TASK GOAL>
All lines of the entries with "turquoise" in them must be listed.

ENTRIES SUPPLIED>

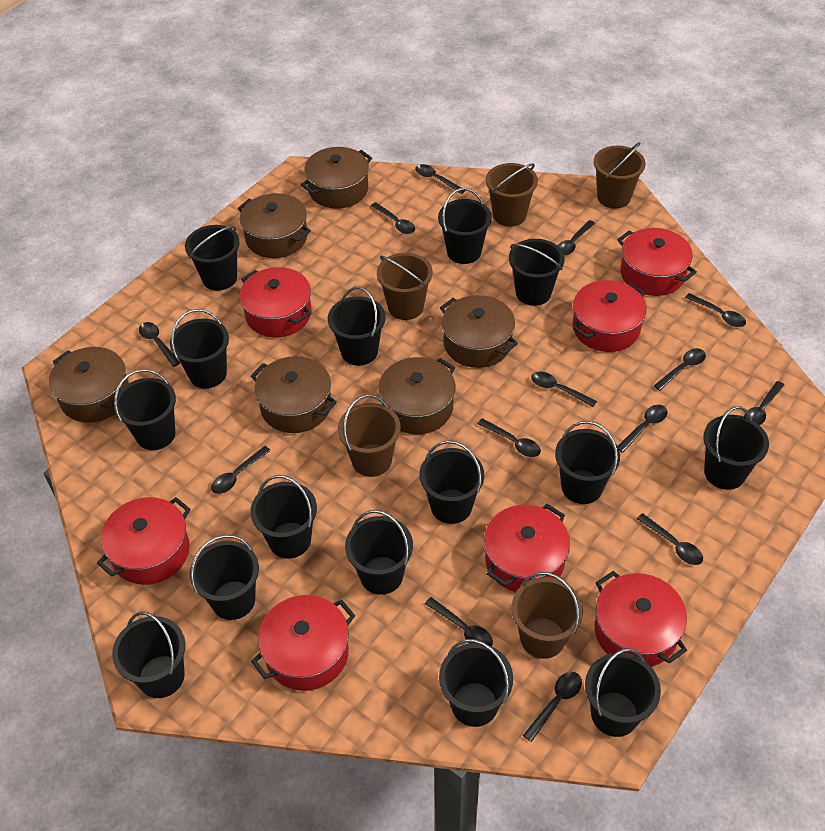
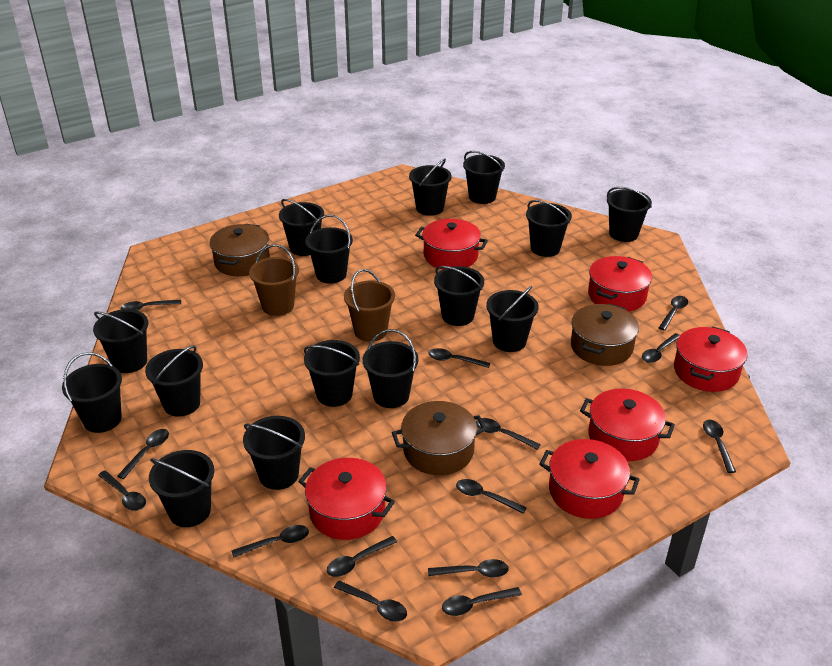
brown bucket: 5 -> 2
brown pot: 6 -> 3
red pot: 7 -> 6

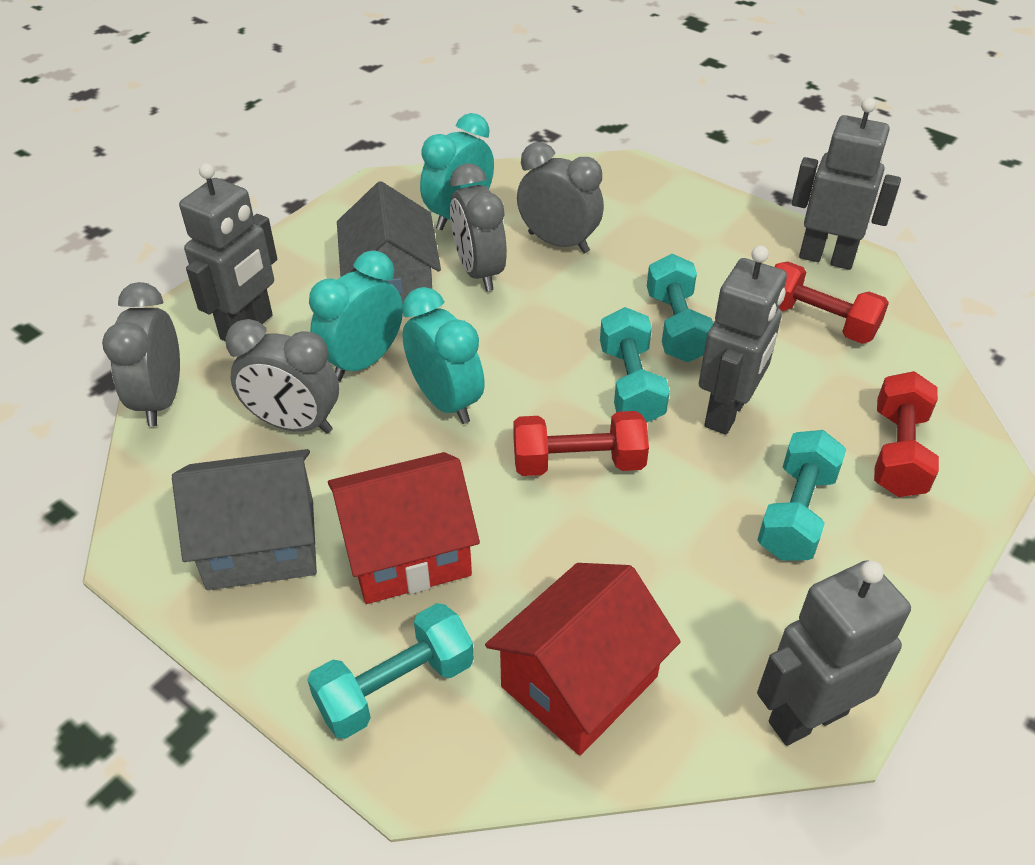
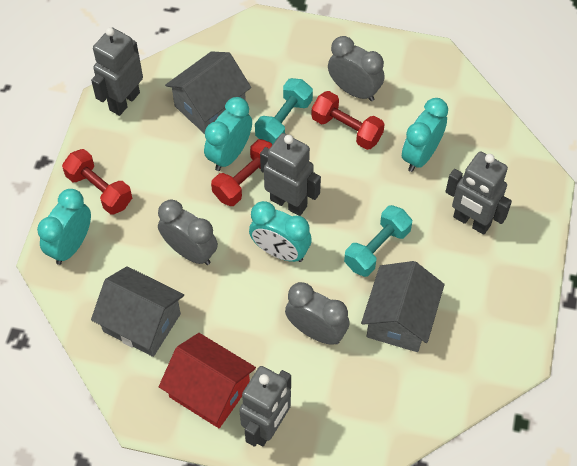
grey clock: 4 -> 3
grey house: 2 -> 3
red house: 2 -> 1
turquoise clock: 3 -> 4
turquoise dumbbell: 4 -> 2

SOLUTION>
turquoise clock: 3 -> 4
turquoise dumbbell: 4 -> 2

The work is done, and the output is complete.